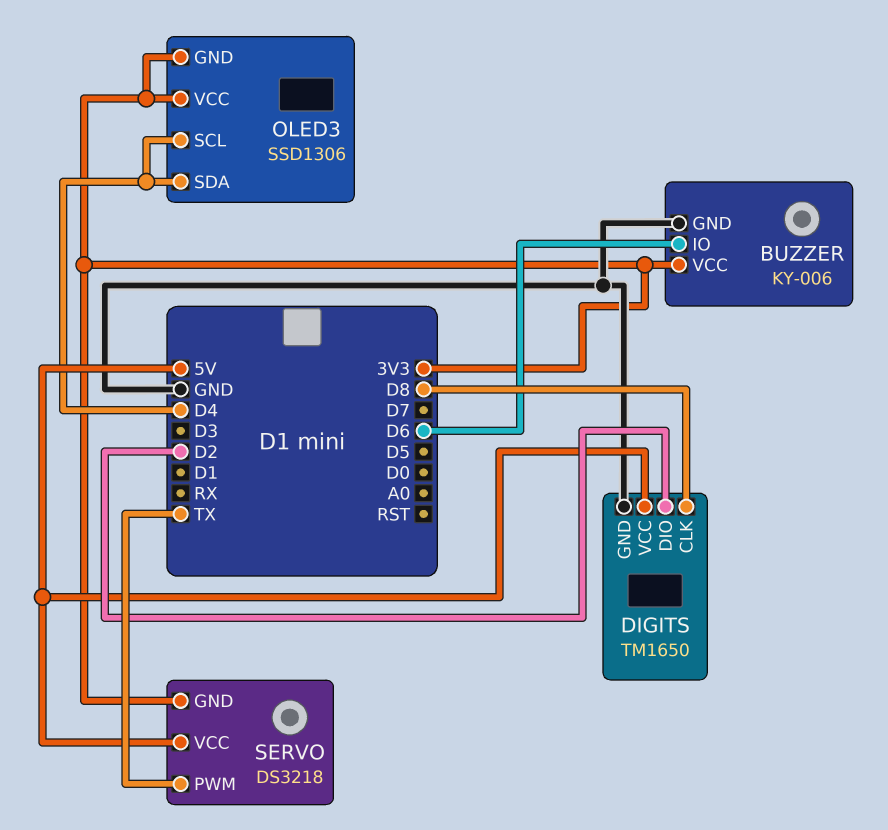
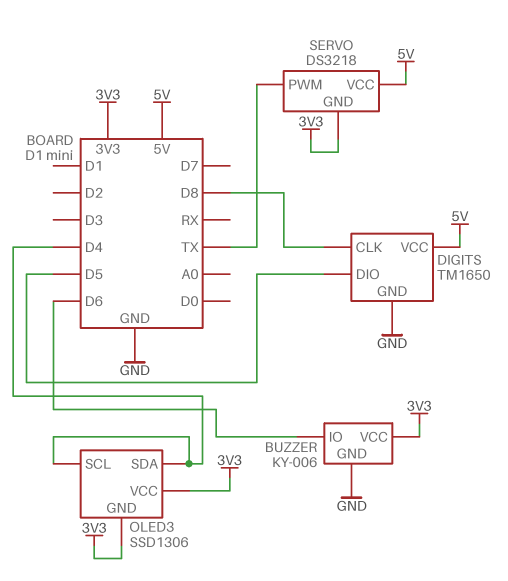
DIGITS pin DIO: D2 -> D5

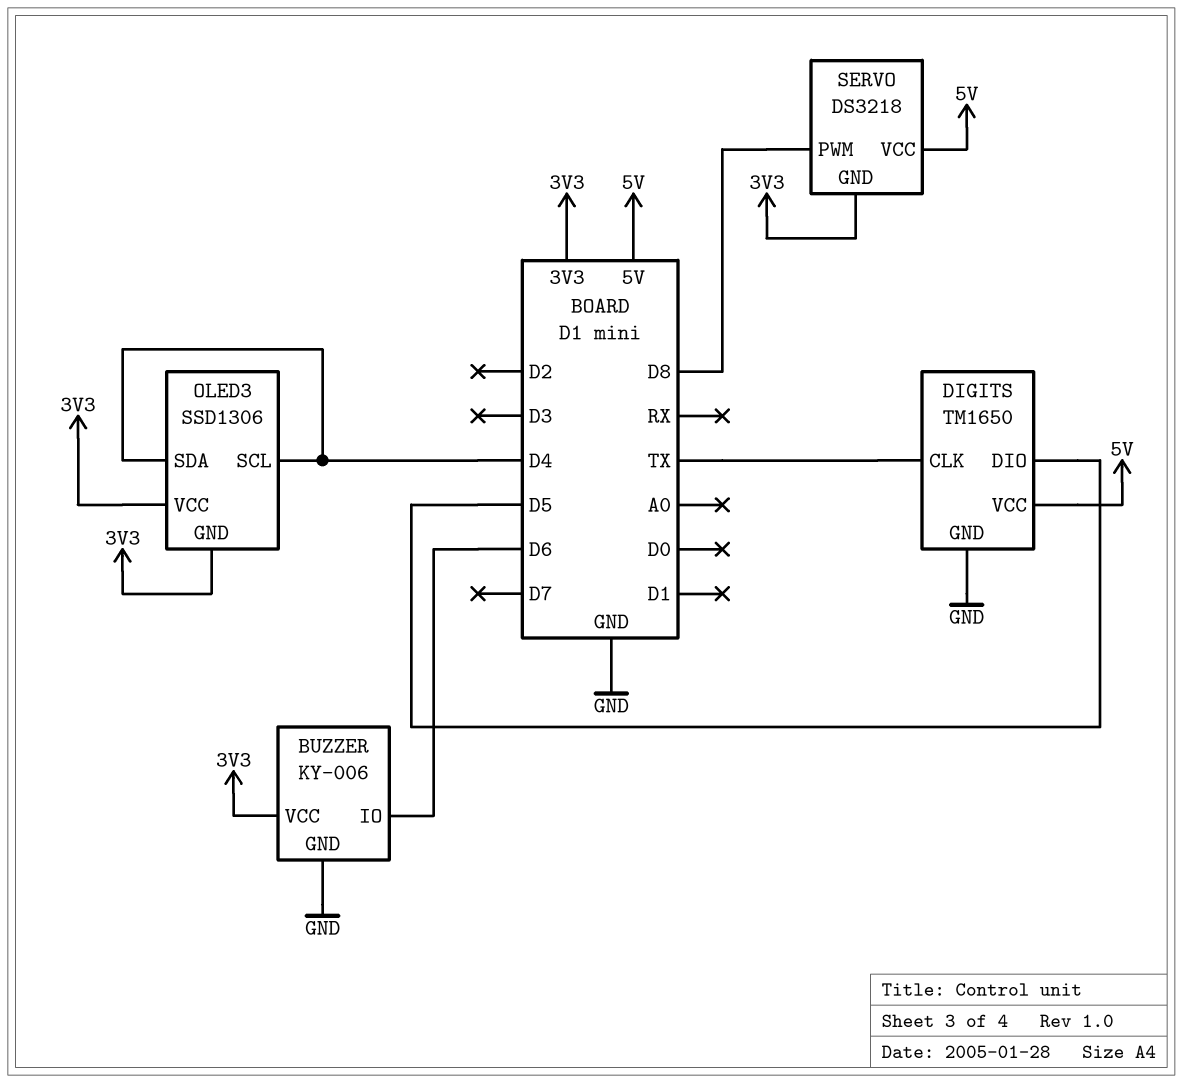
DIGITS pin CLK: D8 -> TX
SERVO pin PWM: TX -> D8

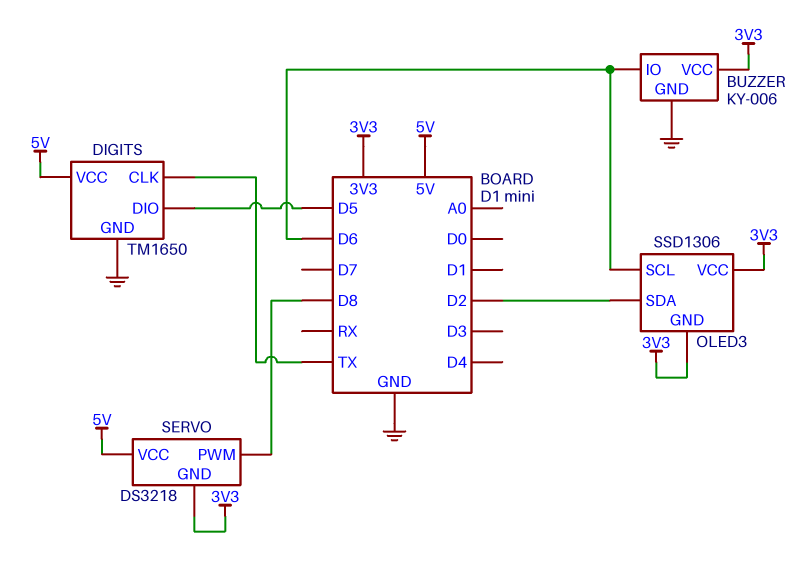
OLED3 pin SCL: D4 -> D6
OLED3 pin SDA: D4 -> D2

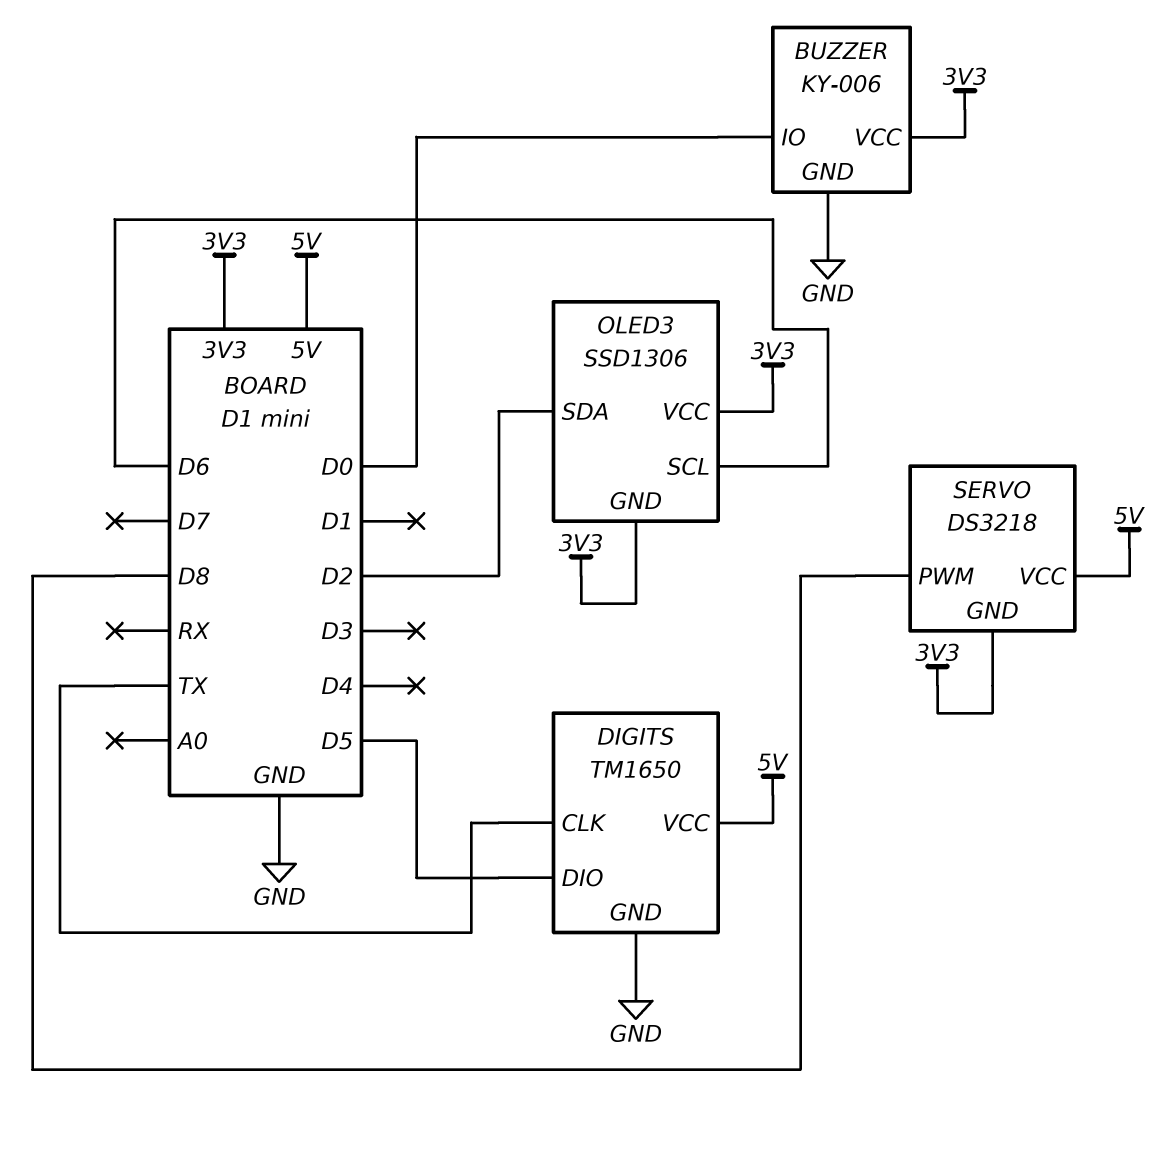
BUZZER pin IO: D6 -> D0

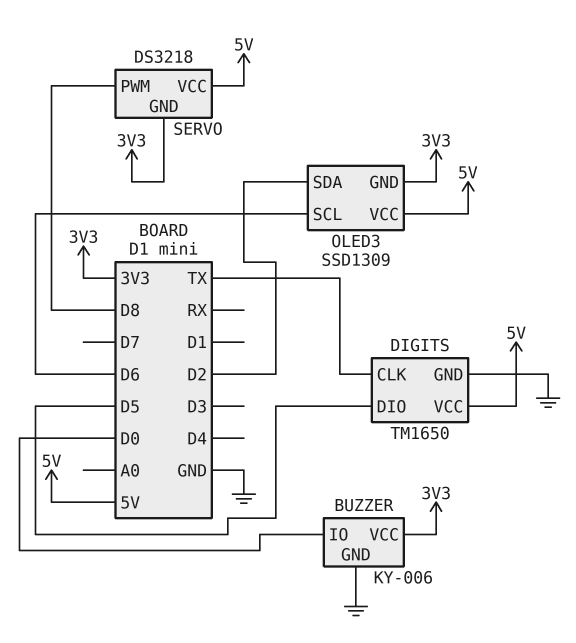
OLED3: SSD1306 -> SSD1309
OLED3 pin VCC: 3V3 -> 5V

****

Apart from the pictures, every line of the material above is to be returned word for word.

DIGITS pin DIO: D2 -> D5

DIGITS pin CLK: D8 -> TX
SERVO pin PWM: TX -> D8

OLED3 pin SCL: D4 -> D6
OLED3 pin SDA: D4 -> D2

BUZZER pin IO: D6 -> D0

OLED3: SSD1306 -> SSD1309
OLED3 pin VCC: 3V3 -> 5V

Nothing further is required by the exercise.